_Task_
Scan the entries below and give the number of lines containing "green", with no accompanying words.

BEGIN Records for this exercise

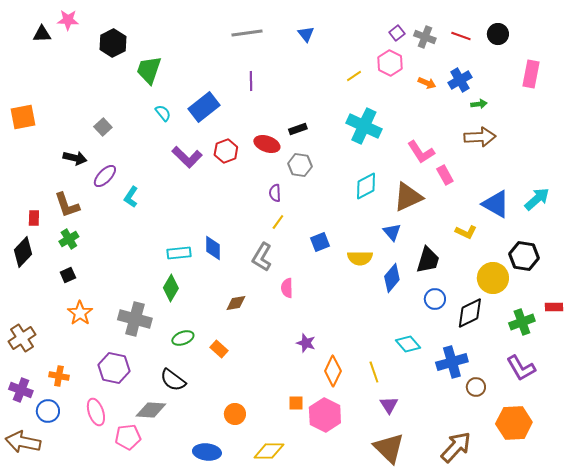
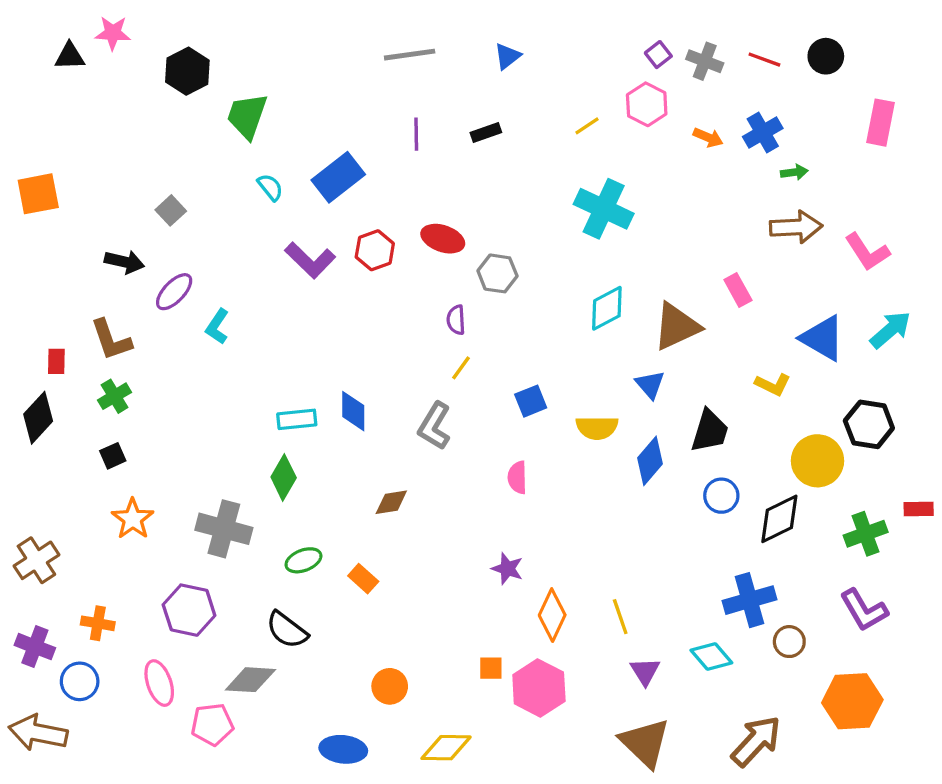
blue triangle: (306, 34) -> (507, 56), turned 30
black rectangle: (298, 129) -> (486, 132), moved
pink L-shape: (421, 152) -> (867, 252), moved
pink semicircle: (287, 288) -> (517, 477), moved
cyan diamond: (408, 344) -> (711, 656), moved

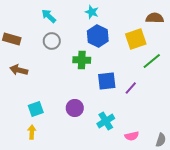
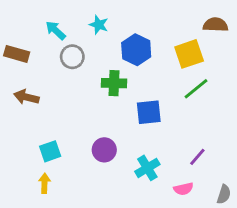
cyan star: (92, 12) -> (99, 25), moved
cyan arrow: (49, 16) -> (56, 30), moved
green line: (152, 61) -> (196, 89), moved
purple line: (131, 88) -> (197, 157), moved

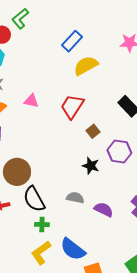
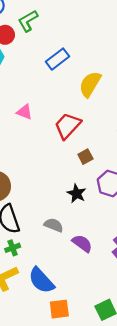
blue rectangle: (72, 41) -> (57, 59), moved
yellow semicircle: (86, 66) -> (90, 84), turned -40
green cross: (42, 224) -> (13, 248), turned -32

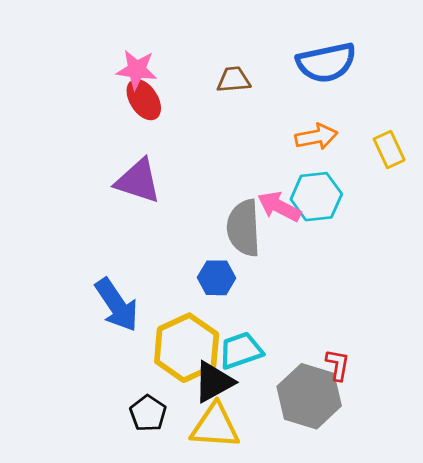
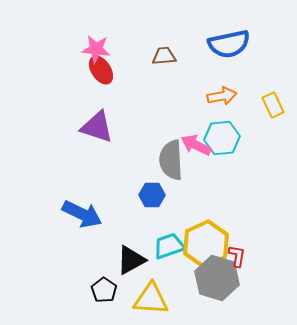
blue arrow: (117, 305) -> (82, 214), turned -30
yellow hexagon: (187, 348) -> (206, 244), moved
black triangle: (214, 382) -> (131, 260), moved

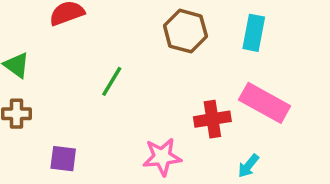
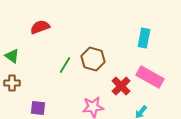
brown hexagon: (185, 31) -> (93, 59), moved
red cross: (212, 119) -> (121, 86), turned -36

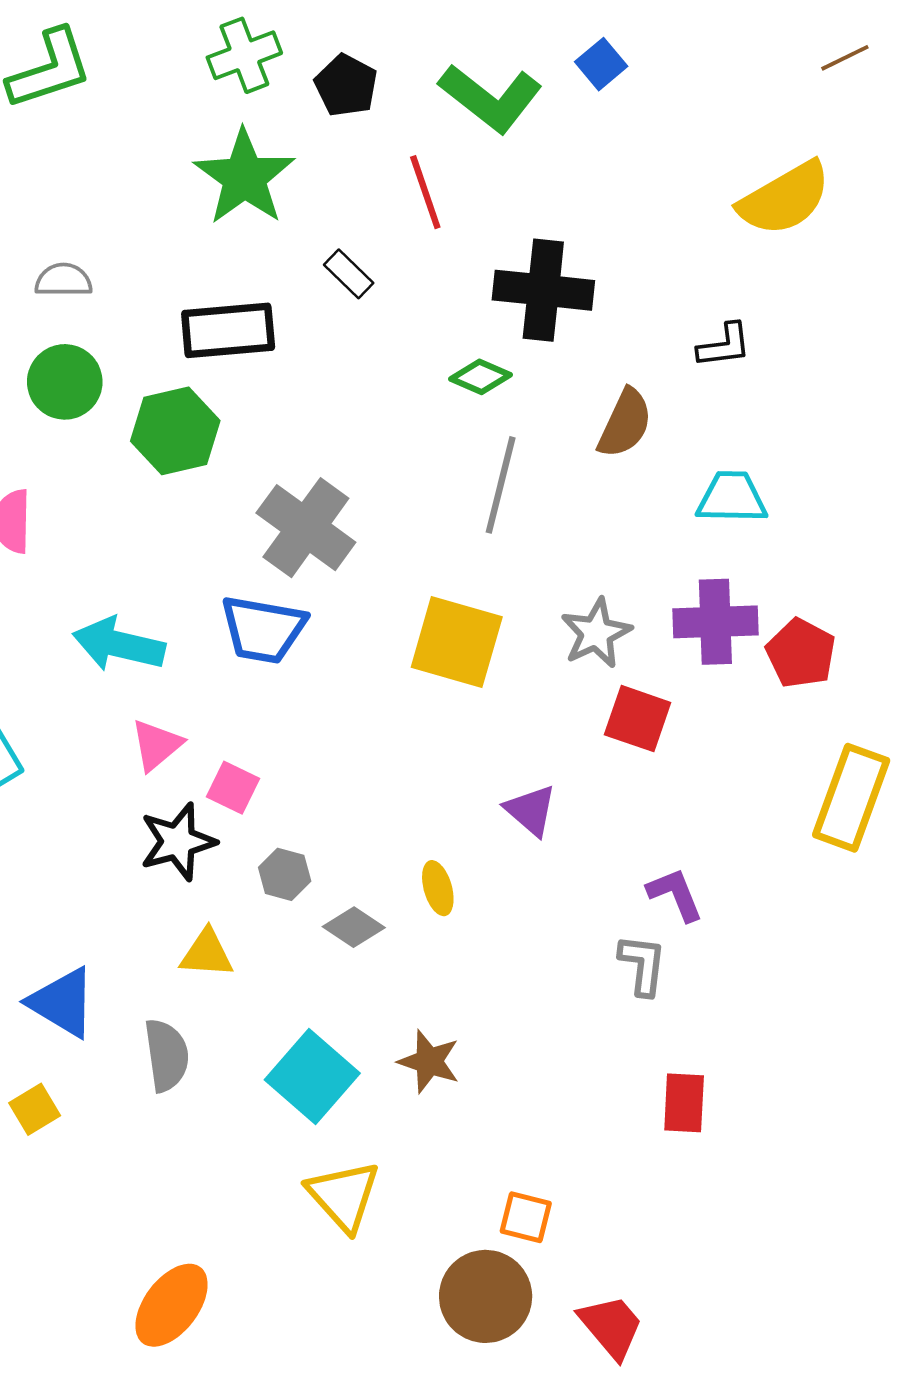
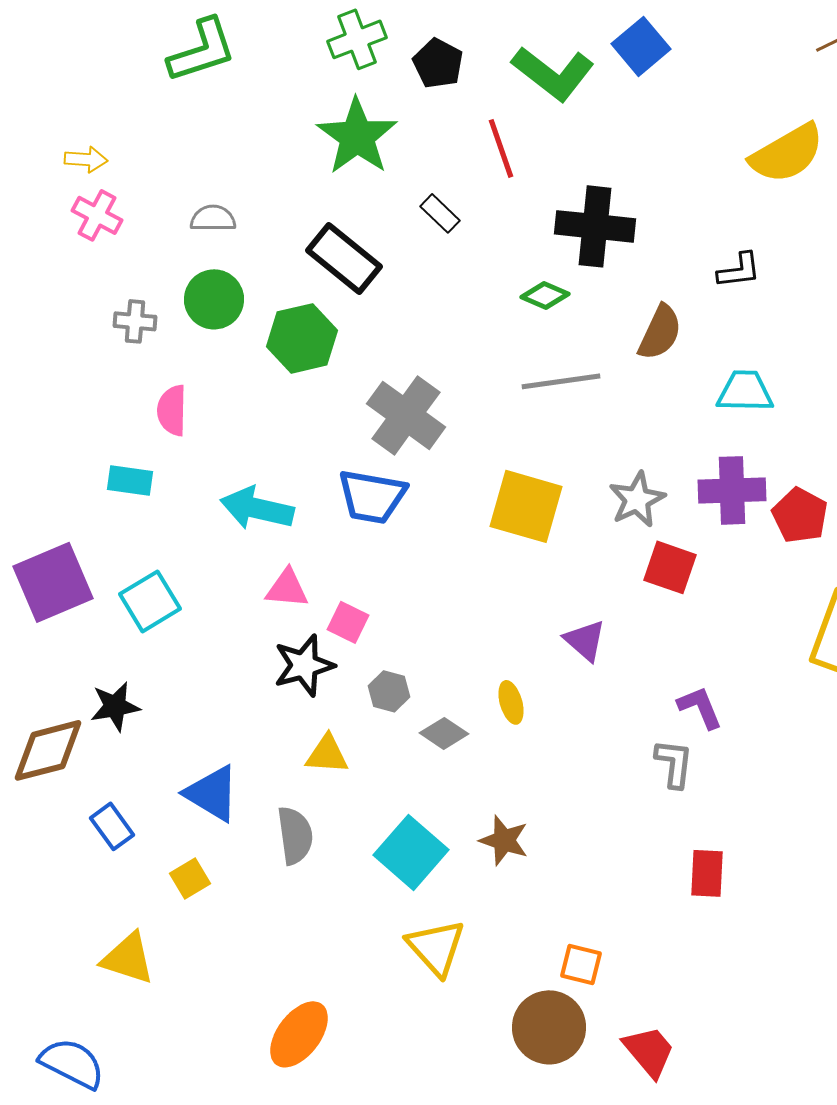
blue square: (601, 64) -> (641, 46), size x1.4
black rectangle: (228, 330) -> (344, 258), turned 44
gray line: (501, 485) -> (561, 381), turned 68
pink triangle: (156, 745) -> (287, 588), turned 45

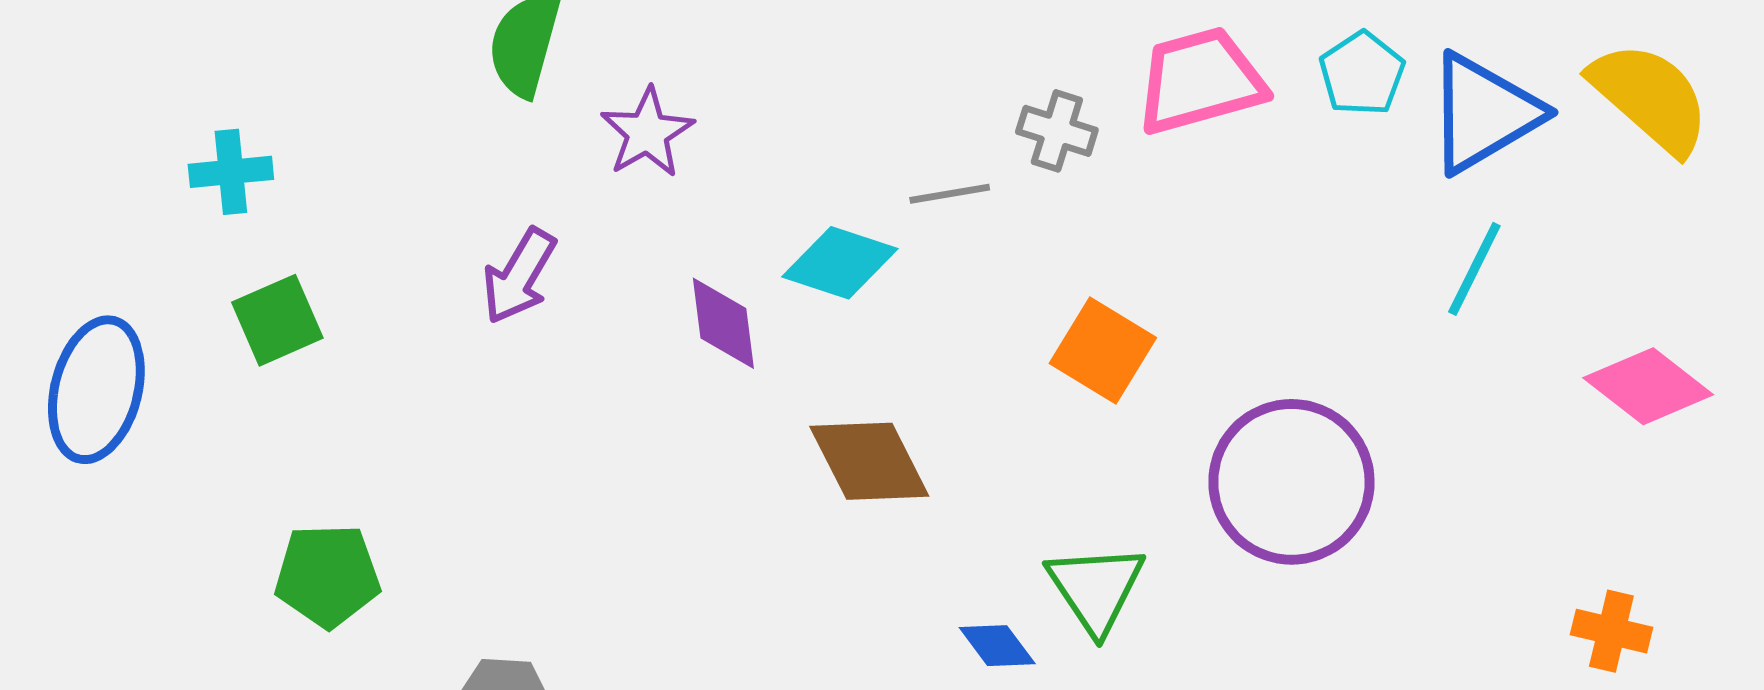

END Records for this exercise

_Written answer_
2